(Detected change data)

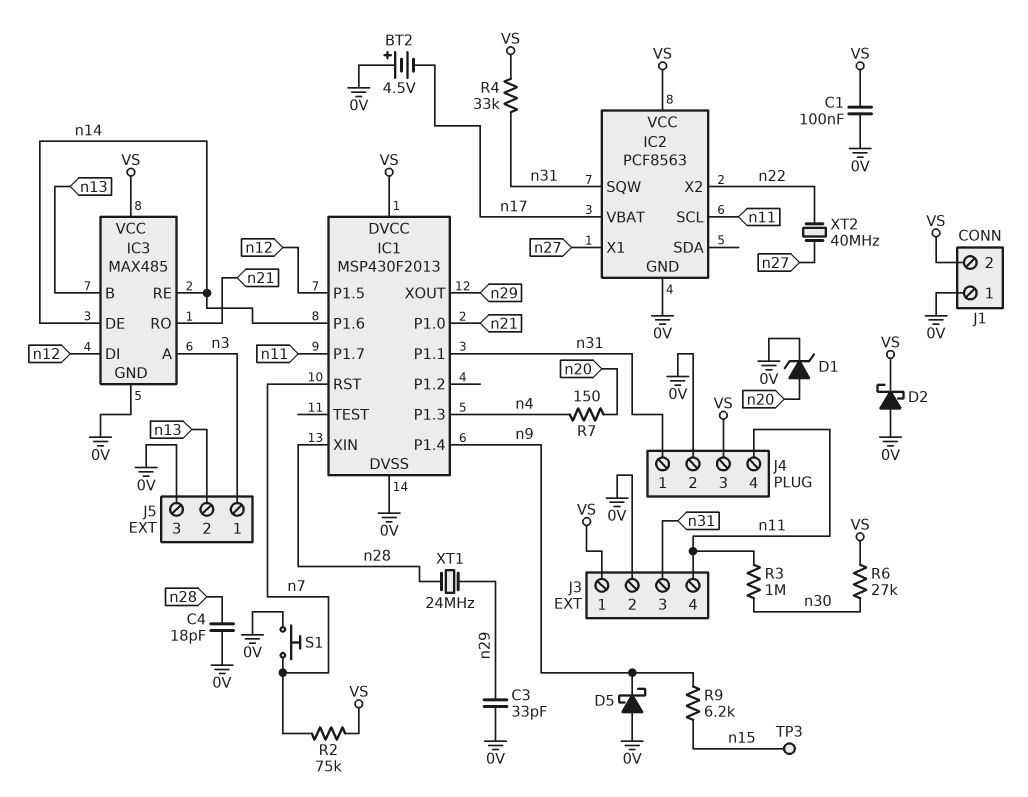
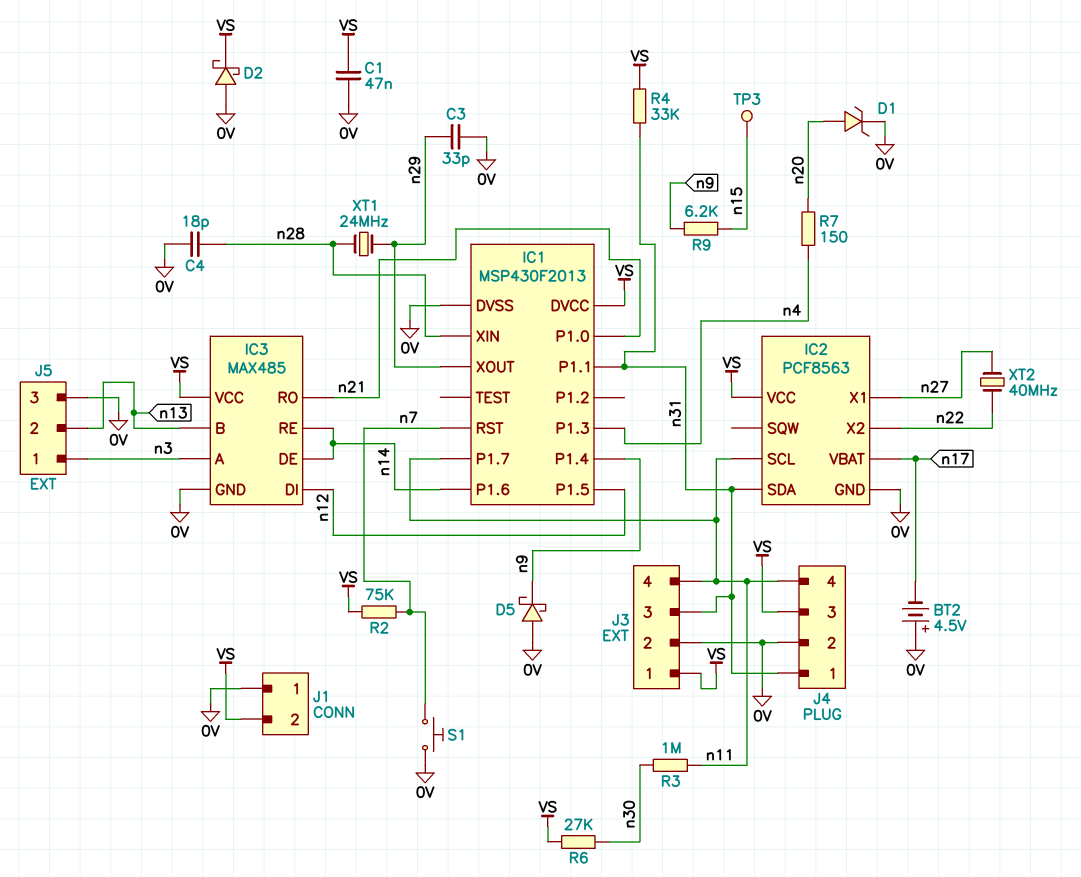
C1: 100nF (0V, VS) -> 47nF (0V, VS)
IC2 pin SDA: none -> n31
IC2 pin SQW: n31 -> none

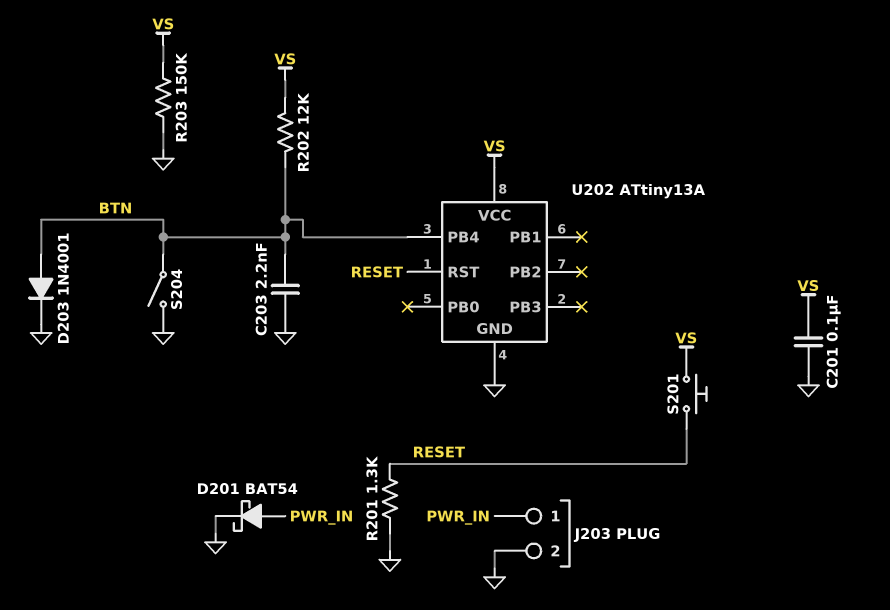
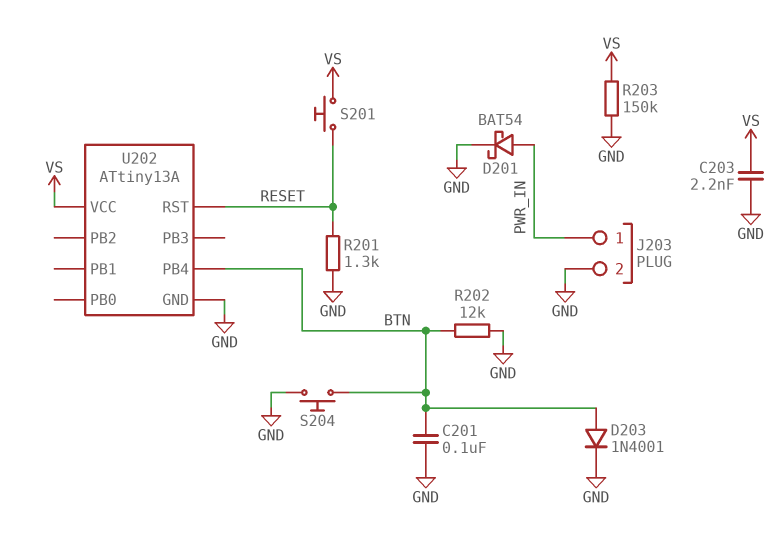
C201: 100nF (GND, VS) -> 100nF (BTN, GND)
C203: 2.2nF (BTN, GND) -> 2.2nF (GND, VS)
R202: 12k (BTN, VS) -> 12k (BTN, GND)
S204: switch (BTN, GND) -> button (BTN, GND)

**Required work**
Count every line of the entries that includes "none", and say the number alone.

**Solution**
2